What you need to produce from the material below is an exact transcription of the lines from the one with "camera: 65 degrees left, 15 degrees up" through the one with "none -> yellow marker [259,535,372,602]", both included, and no other line.

**DATA FOR REVIEW**
════════════════

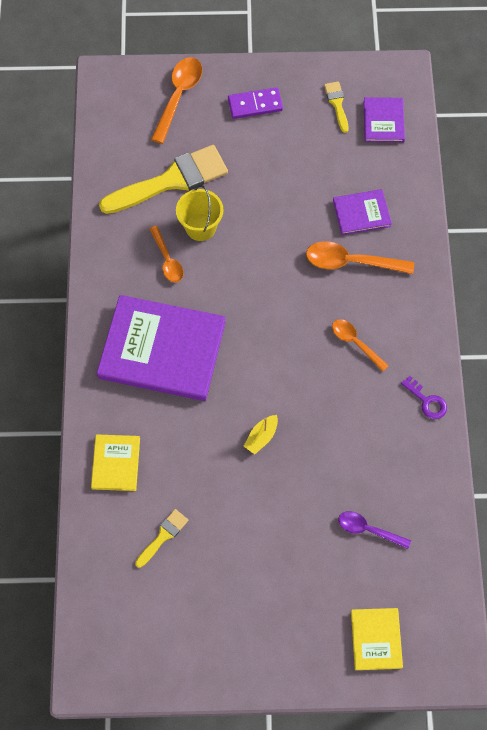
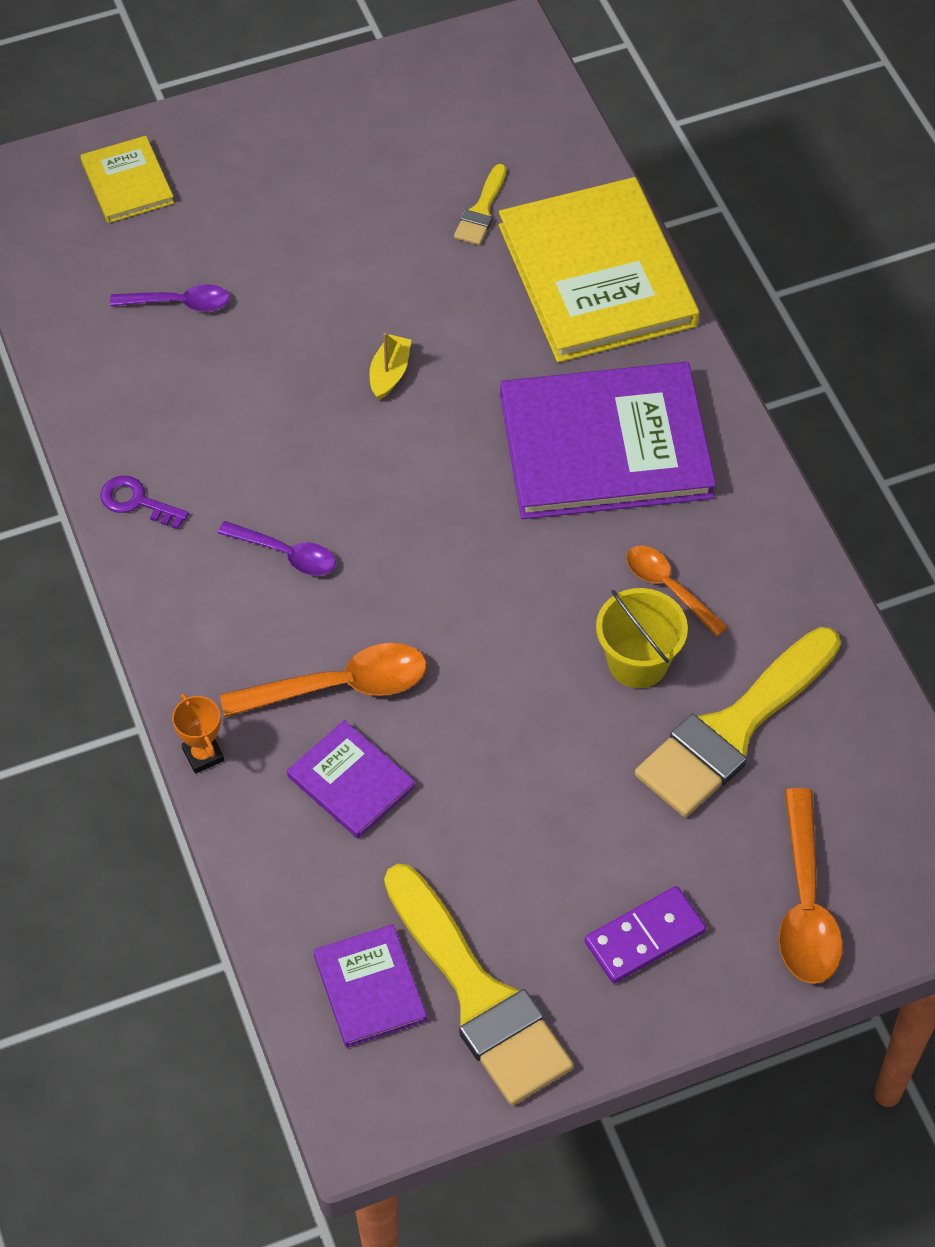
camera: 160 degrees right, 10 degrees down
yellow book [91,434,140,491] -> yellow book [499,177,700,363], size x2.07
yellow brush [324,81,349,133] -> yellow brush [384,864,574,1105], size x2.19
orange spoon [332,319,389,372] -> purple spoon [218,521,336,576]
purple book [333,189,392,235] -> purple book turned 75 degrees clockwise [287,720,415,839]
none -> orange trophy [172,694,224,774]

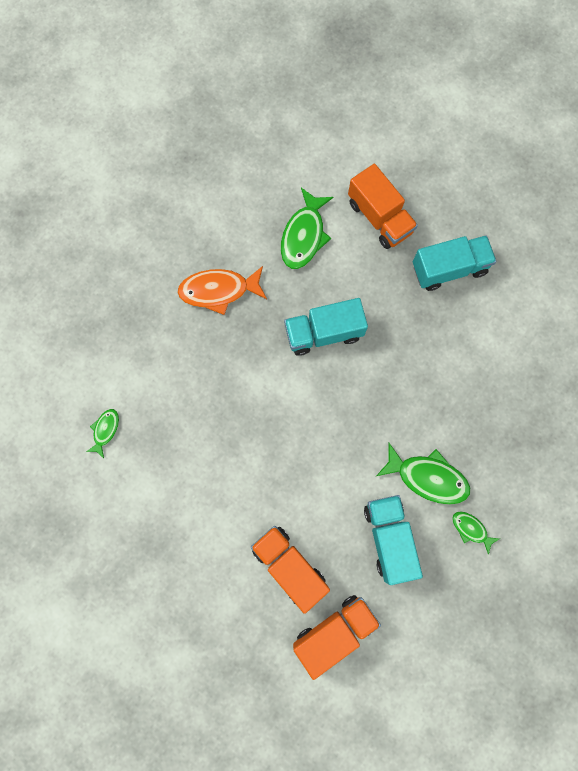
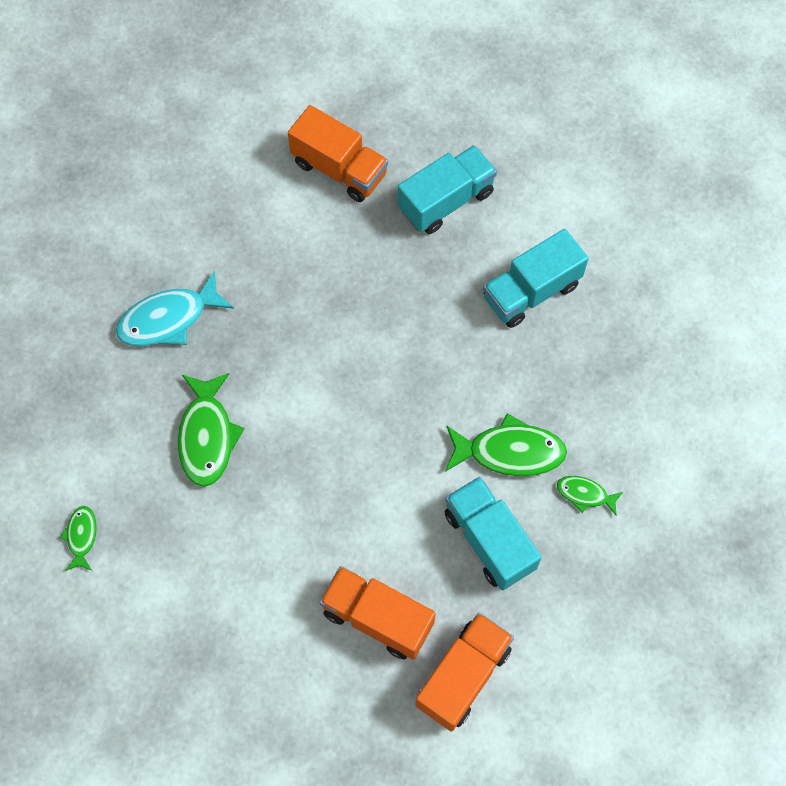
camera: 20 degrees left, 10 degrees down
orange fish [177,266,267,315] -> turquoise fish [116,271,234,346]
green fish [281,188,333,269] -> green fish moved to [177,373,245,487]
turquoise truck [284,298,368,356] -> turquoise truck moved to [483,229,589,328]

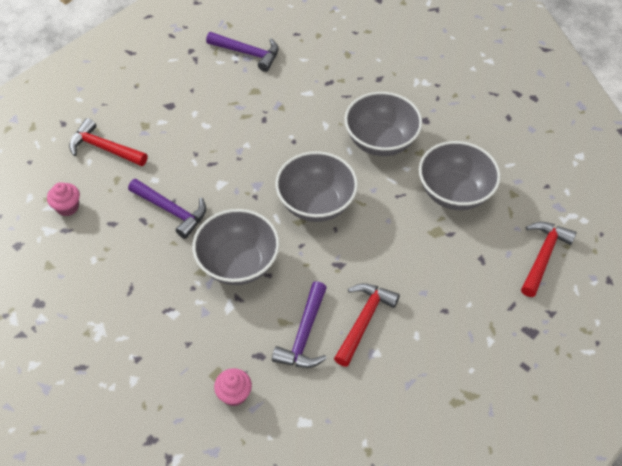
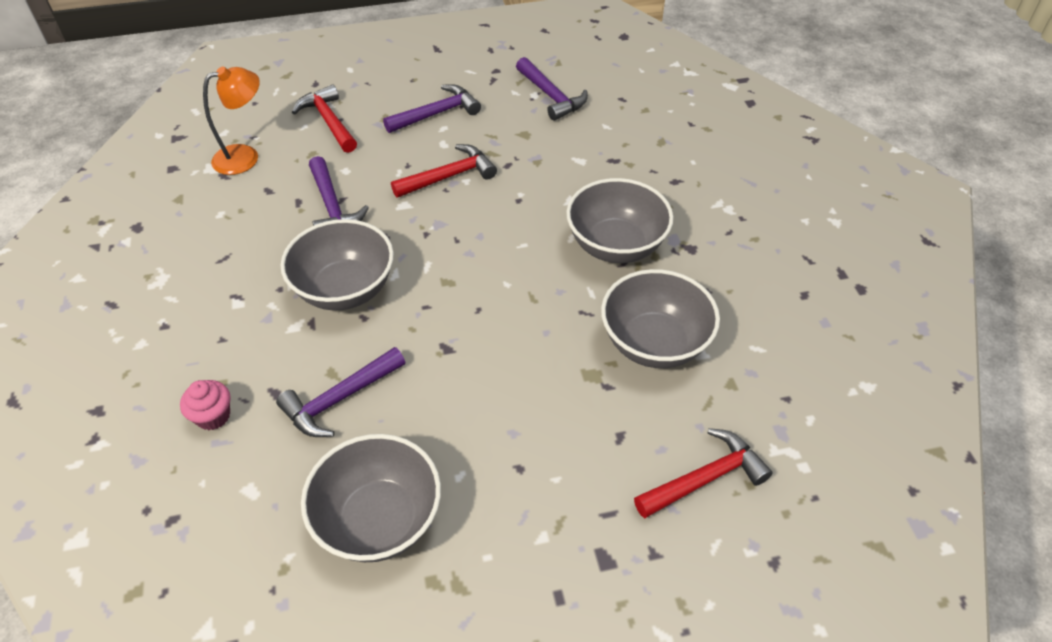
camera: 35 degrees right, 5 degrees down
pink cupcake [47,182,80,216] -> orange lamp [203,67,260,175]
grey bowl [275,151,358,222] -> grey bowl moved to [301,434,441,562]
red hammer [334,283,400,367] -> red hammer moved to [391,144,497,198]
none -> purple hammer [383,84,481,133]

════════════════

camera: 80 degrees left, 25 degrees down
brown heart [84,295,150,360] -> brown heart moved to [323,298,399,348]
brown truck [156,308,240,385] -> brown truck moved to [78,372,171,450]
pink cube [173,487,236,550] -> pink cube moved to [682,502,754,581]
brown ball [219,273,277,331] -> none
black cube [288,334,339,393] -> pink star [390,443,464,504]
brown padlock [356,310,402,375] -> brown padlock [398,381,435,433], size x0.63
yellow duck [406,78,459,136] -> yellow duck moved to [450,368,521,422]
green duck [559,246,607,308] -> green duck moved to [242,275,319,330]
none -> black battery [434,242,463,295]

════════════════

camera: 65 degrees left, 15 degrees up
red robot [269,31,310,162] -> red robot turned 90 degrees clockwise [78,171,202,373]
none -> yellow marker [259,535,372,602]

════════════════

**YOUR SOLUTION**
camera: 65 degrees left, 15 degrees up
red robot [269,31,310,162] -> red robot turned 90 degrees clockwise [78,171,202,373]
none -> yellow marker [259,535,372,602]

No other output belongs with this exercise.